-- DIRECTIONS --
Nothing past the line containing "Q6: NMOS 2N7002" belongs in the output. Copy exactly every line of the data below from the first up to and including it.

-- RECORDS SHOWN --
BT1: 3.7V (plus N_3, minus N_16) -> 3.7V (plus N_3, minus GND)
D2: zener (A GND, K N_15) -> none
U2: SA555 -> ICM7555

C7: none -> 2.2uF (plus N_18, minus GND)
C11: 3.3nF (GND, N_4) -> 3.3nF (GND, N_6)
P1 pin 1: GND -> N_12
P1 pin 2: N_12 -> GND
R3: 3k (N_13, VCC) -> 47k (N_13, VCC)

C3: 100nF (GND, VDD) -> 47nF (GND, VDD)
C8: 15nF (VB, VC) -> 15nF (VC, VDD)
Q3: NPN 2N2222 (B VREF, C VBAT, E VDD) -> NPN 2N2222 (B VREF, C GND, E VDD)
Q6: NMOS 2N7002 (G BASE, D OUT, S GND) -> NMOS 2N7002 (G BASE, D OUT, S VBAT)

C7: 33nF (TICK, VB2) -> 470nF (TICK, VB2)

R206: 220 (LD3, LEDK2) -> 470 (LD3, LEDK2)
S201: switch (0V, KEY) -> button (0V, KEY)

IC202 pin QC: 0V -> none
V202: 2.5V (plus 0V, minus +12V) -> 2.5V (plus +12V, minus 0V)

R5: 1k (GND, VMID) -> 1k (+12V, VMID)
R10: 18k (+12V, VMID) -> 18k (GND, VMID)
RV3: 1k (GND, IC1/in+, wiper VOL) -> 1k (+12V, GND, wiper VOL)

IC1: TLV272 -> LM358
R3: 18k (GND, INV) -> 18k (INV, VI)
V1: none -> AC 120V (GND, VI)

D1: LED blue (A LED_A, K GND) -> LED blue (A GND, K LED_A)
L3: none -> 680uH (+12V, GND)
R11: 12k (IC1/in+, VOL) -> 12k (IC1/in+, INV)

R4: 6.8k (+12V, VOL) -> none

-- WRITTEN RESPONSE --
BT1: 3.7V (plus N_3, minus N_16) -> 3.7V (plus N_3, minus GND)
D2: zener (A GND, K N_15) -> none
U2: SA555 -> ICM7555

C7: none -> 2.2uF (plus N_18, minus GND)
C11: 3.3nF (GND, N_4) -> 3.3nF (GND, N_6)
P1 pin 1: GND -> N_12
P1 pin 2: N_12 -> GND
R3: 3k (N_13, VCC) -> 47k (N_13, VCC)

C3: 100nF (GND, VDD) -> 47nF (GND, VDD)
C8: 15nF (VB, VC) -> 15nF (VC, VDD)
Q3: NPN 2N2222 (B VREF, C VBAT, E VDD) -> NPN 2N2222 (B VREF, C GND, E VDD)
Q6: NMOS 2N7002 (G BASE, D OUT, S GND) -> NMOS 2N7002 (G BASE, D OUT, S VBAT)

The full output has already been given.